INSTRUCTIONS FOR THE TASK: Write the entries below out again exactly, but skip the pictures.

---- INPUT MATERIAL

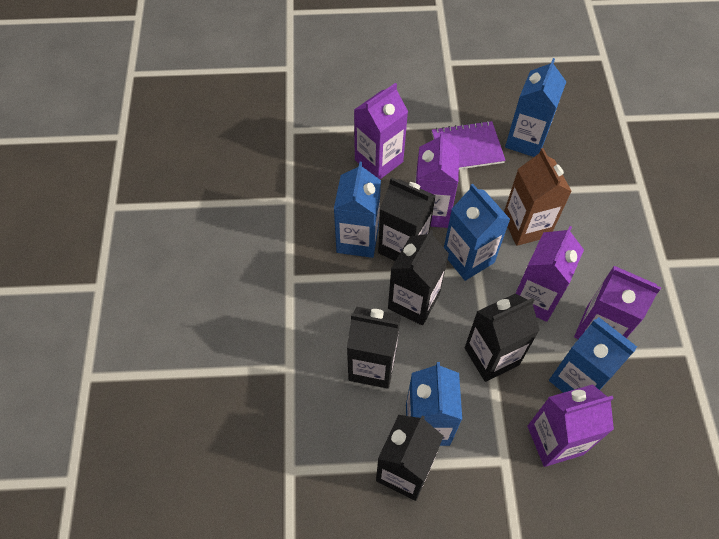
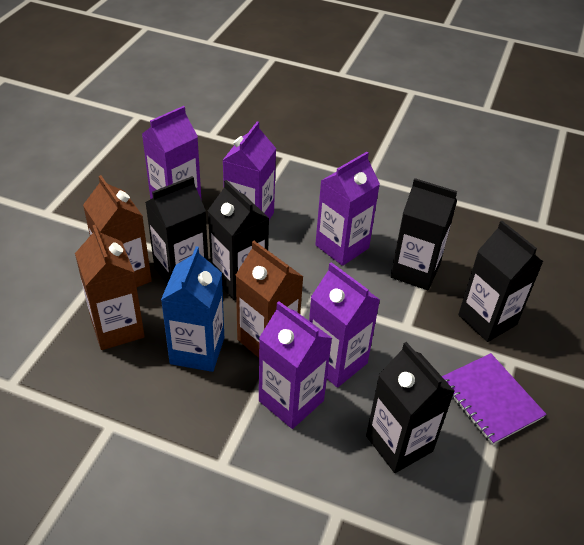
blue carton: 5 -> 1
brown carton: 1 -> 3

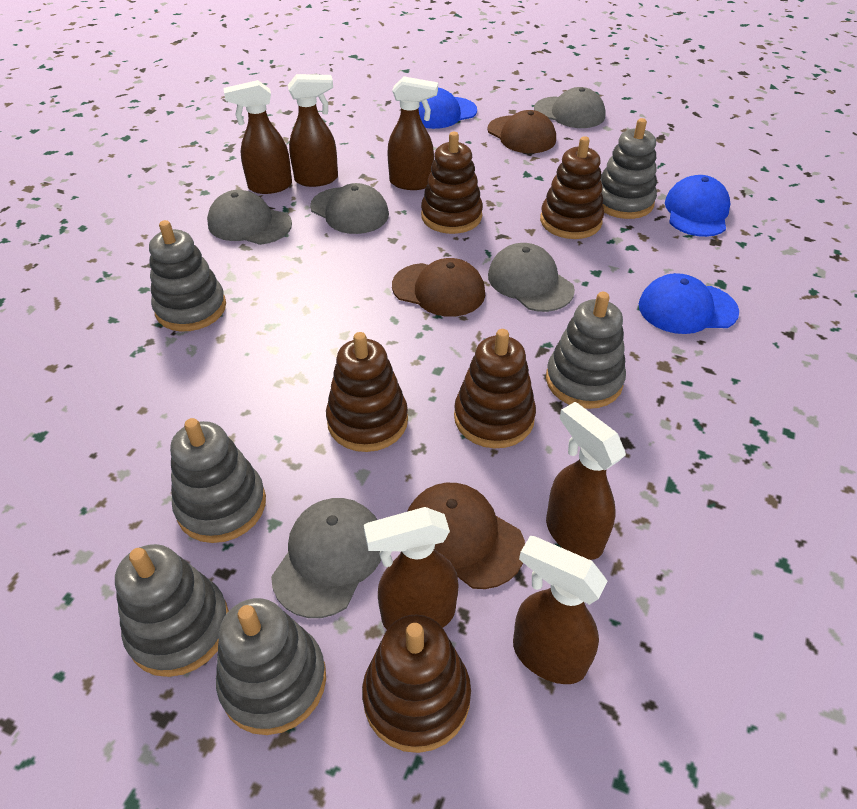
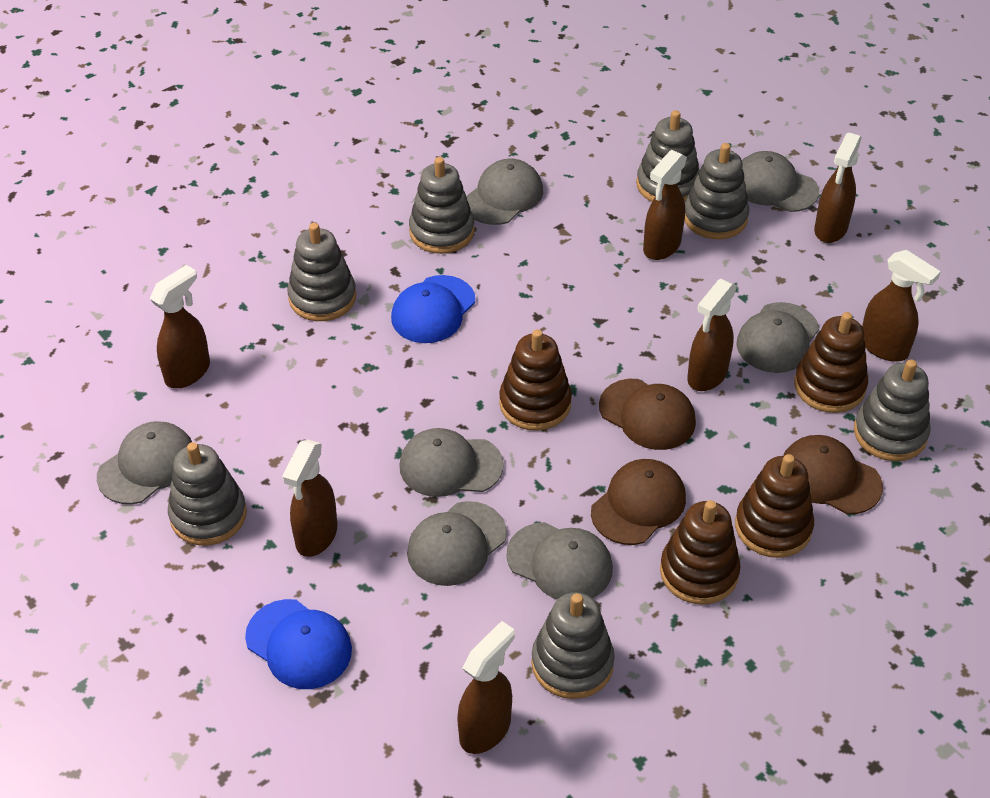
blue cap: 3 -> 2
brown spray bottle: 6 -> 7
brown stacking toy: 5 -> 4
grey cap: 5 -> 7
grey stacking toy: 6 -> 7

--------

YOUR SOLUTION:
blue carton: 5 -> 1
brown carton: 1 -> 3

blue cap: 3 -> 2
brown spray bottle: 6 -> 7
brown stacking toy: 5 -> 4
grey cap: 5 -> 7
grey stacking toy: 6 -> 7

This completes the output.